■ About this task: From the data below, copy out every line in which the word "degrees" occurs.

■ Data in this exercise:

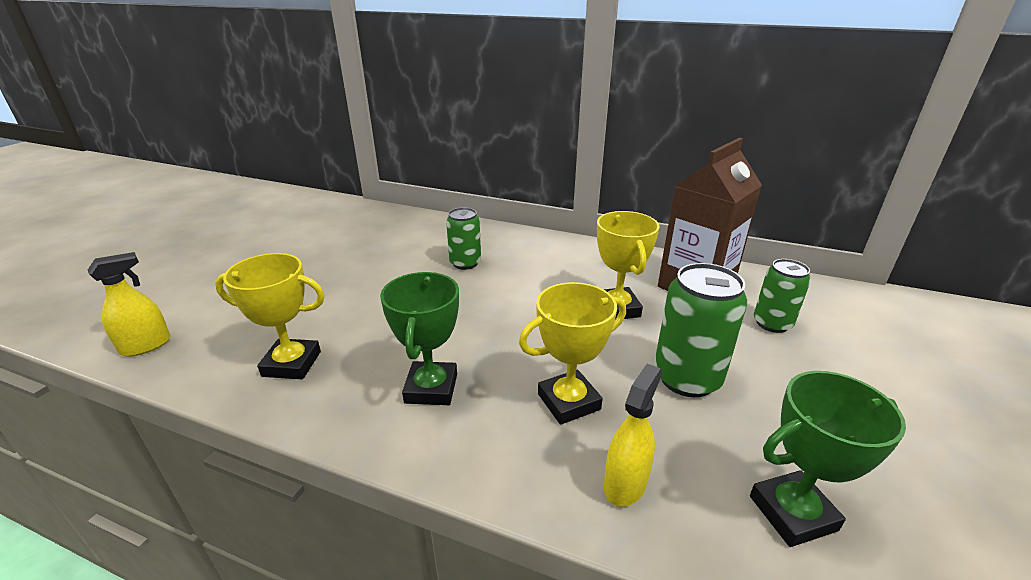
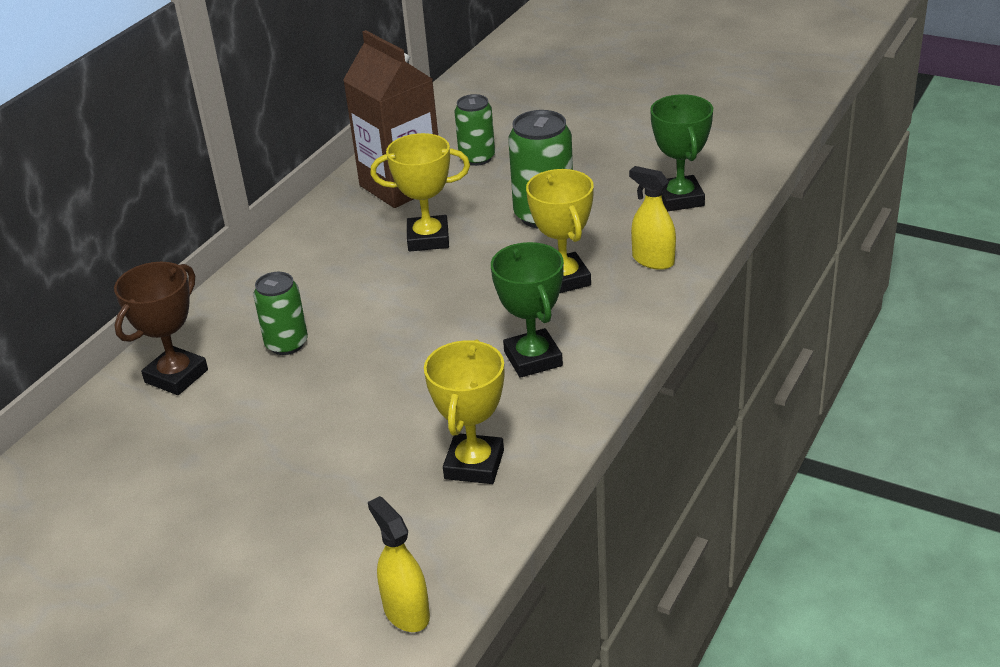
camera: 80 degrees left, 5 degrees up
(431, 388) = (533, 359): green trophy -> green trophy turned 60 degrees clockwise
(435, 232) = (176, 376): none -> brown trophy

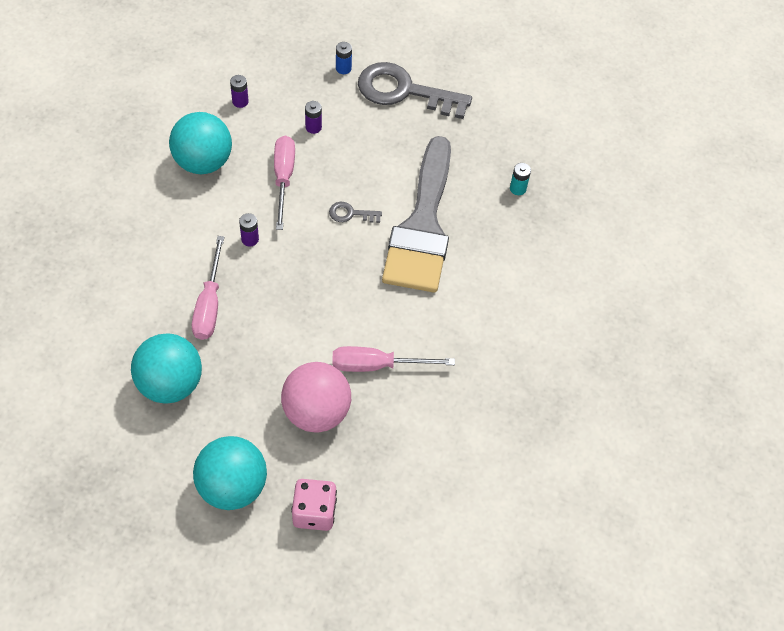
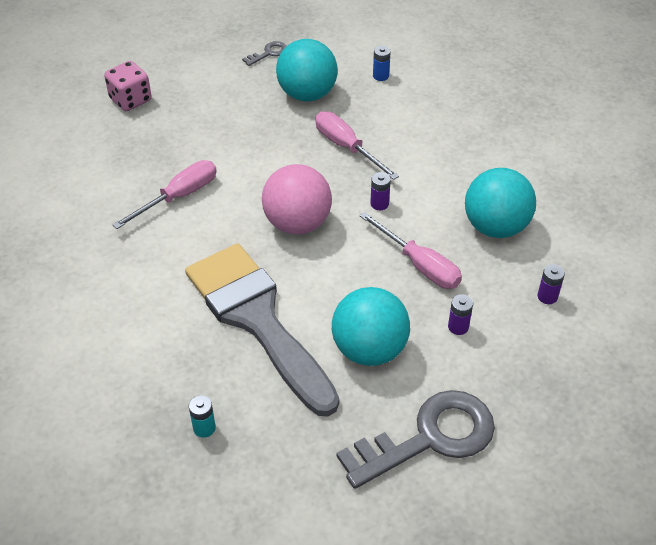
camera: 140 degrees right, 10 degrees down
(232, 486) = (198, 79): turquoise ball -> turquoise ball (369, 349)
(316, 412) = (191, 143): pink ball -> pink ball (297, 223)
(343, 68) = (515, 409): blue battery -> blue battery (380, 76)
(351, 214) = (329, 281): grey key -> grey key (269, 53)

■ Response area:
camera: 80 degrees left, 5 degrees up
(431, 388) = (533, 359): green trophy -> green trophy turned 60 degrees clockwise
camera: 140 degrees right, 10 degrees down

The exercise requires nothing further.